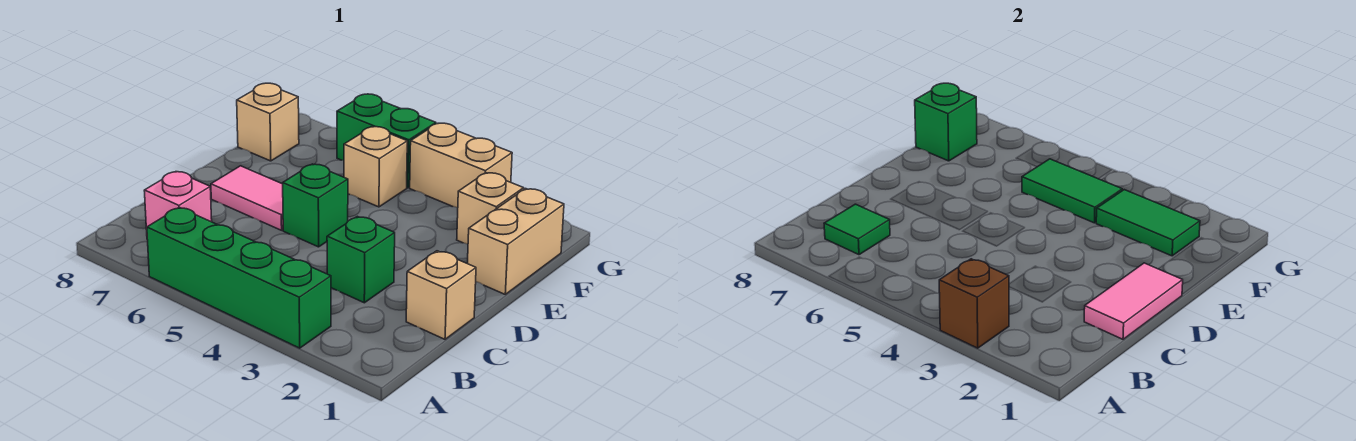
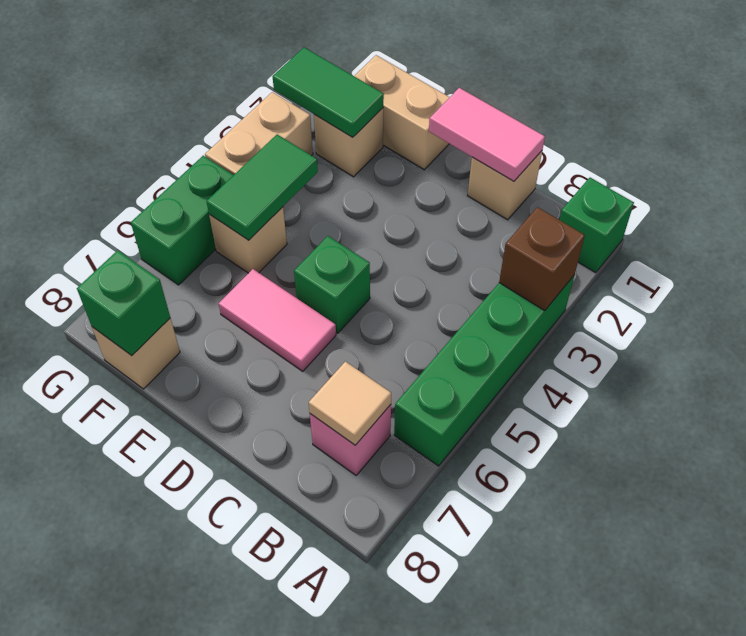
green tile B7 level 2 -> tan tile B7 level 2
green brick C3 level 1 -> green brick A1 level 1
pink tile D6:D7 level 1 -> pink tile D6:E6 level 1
green tile F2:F3 level 2 -> green tile F2:G2 level 2

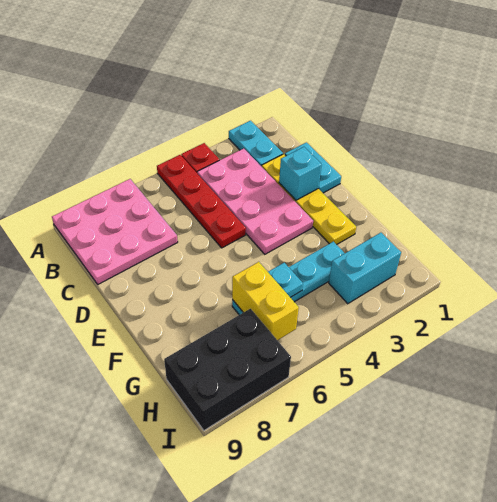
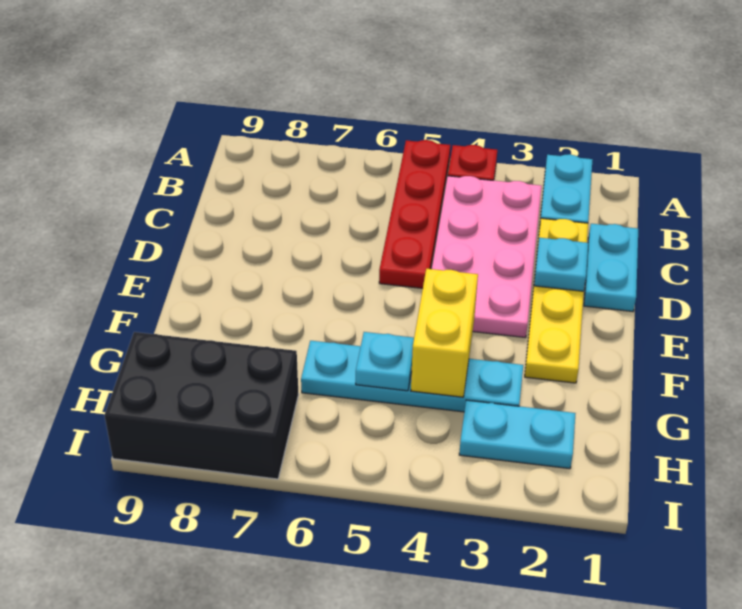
pink plate A7:C9 level 1 -> none
cyan brick D2 level 2 -> cyan plate D2 level 2
yellow brick G6:H6 level 2 -> yellow brick F4:G4 level 2
cyan brick H2:H3 level 1 -> cyan plate H2:H3 level 1

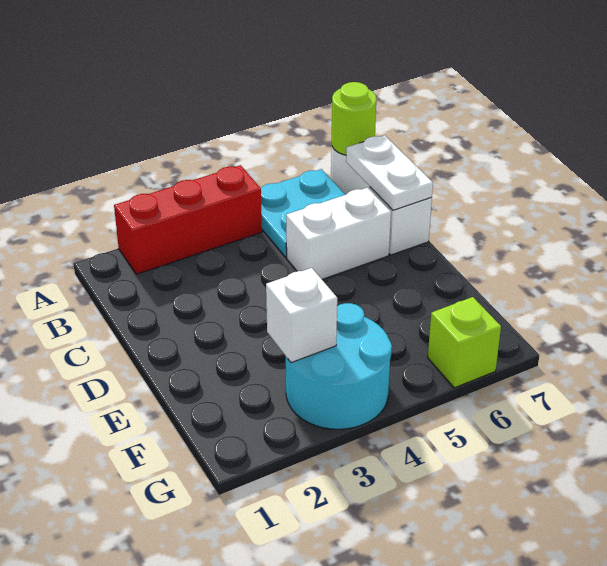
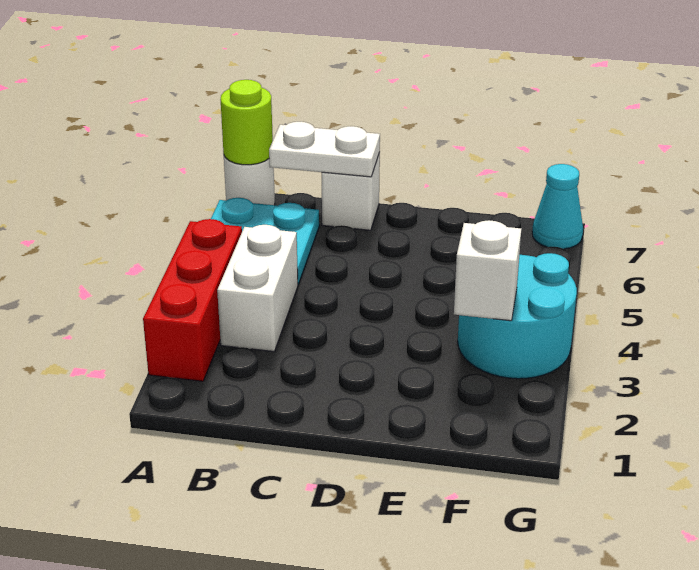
white brick C5:C6 level 1 -> white brick B3:B4 level 1
lime brick G6 level 1 -> none
none -> cyan cone G7 level 1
****************
### WHAT IS NEEDED
Please return only the lines from the one with "white brick C5:C6" through the end of the listing, each exactly as written, first and last included.

### COMPLETED TASK
white brick C5:C6 level 1 -> white brick B3:B4 level 1
lime brick G6 level 1 -> none
none -> cyan cone G7 level 1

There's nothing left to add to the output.